**** The data ****

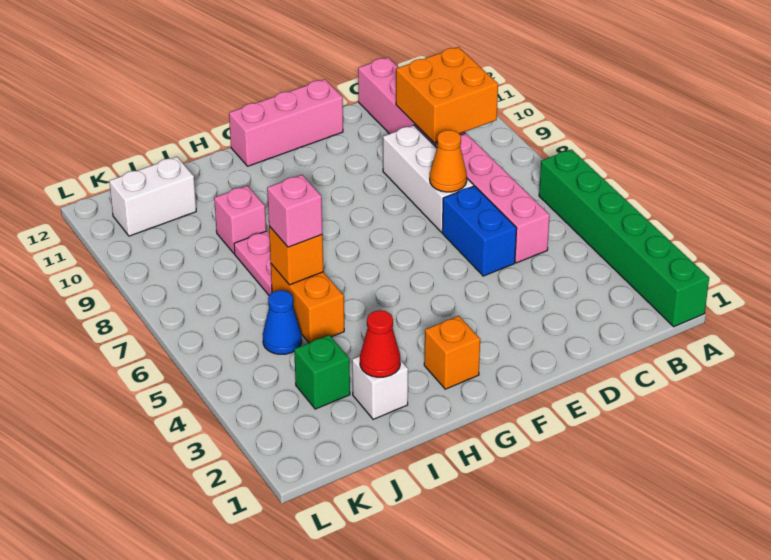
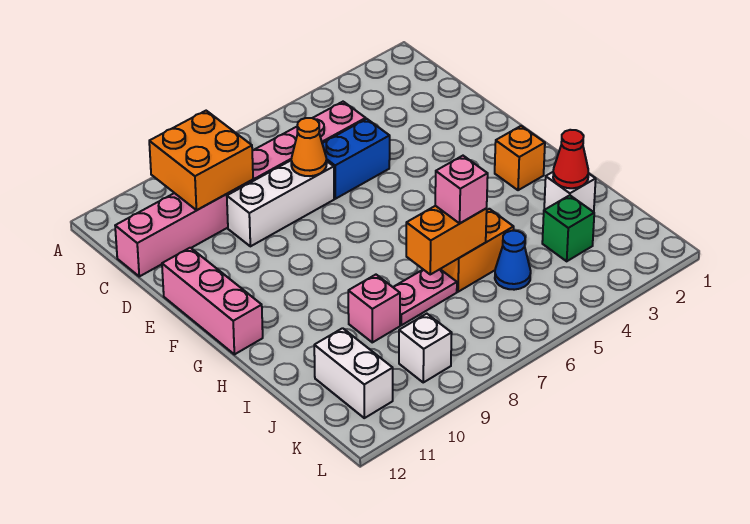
green brick A1:A6 level 1 -> none
orange brick I6 level 2 -> orange brick I6:I7 level 2
none -> white brick K9 level 1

****

What needs to be done: Could the data above be returned in full, exactly, with every image left out?

Finished exercise:
green brick A1:A6 level 1 -> none
orange brick I6 level 2 -> orange brick I6:I7 level 2
none -> white brick K9 level 1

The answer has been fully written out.